» Instructions to follow: The response must consist of the lines below from the one with "blue fork: 5 -> 0" through the one with "yellow fork: 2 -> 1", exactly as they appear and with both ends kept.
BEGIN Data listing
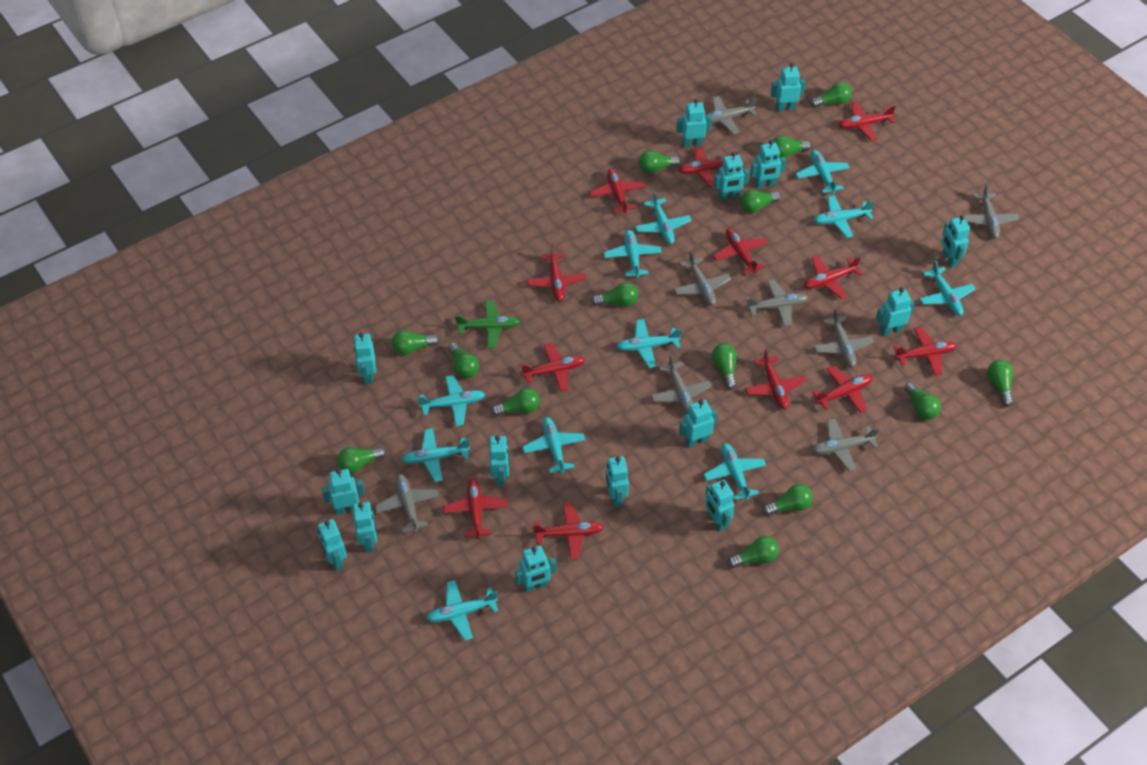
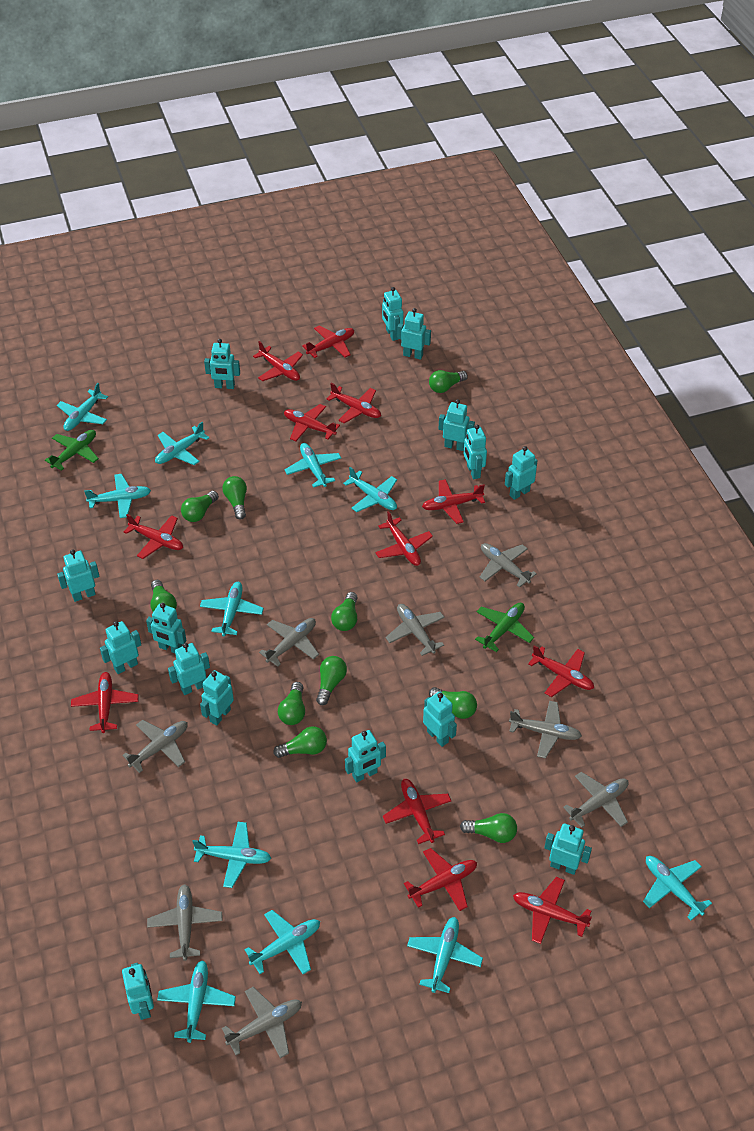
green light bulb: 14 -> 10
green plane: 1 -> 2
END Data listing
BEGIN Data listing
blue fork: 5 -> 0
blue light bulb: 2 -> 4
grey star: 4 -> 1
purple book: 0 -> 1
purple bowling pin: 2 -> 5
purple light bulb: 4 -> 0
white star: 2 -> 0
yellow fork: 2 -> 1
END Data listing
BEGIN Data listing
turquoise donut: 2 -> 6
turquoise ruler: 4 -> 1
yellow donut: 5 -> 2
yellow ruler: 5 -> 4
END Data listing
» Task result:
blue fork: 5 -> 0
blue light bulb: 2 -> 4
grey star: 4 -> 1
purple book: 0 -> 1
purple bowling pin: 2 -> 5
purple light bulb: 4 -> 0
white star: 2 -> 0
yellow fork: 2 -> 1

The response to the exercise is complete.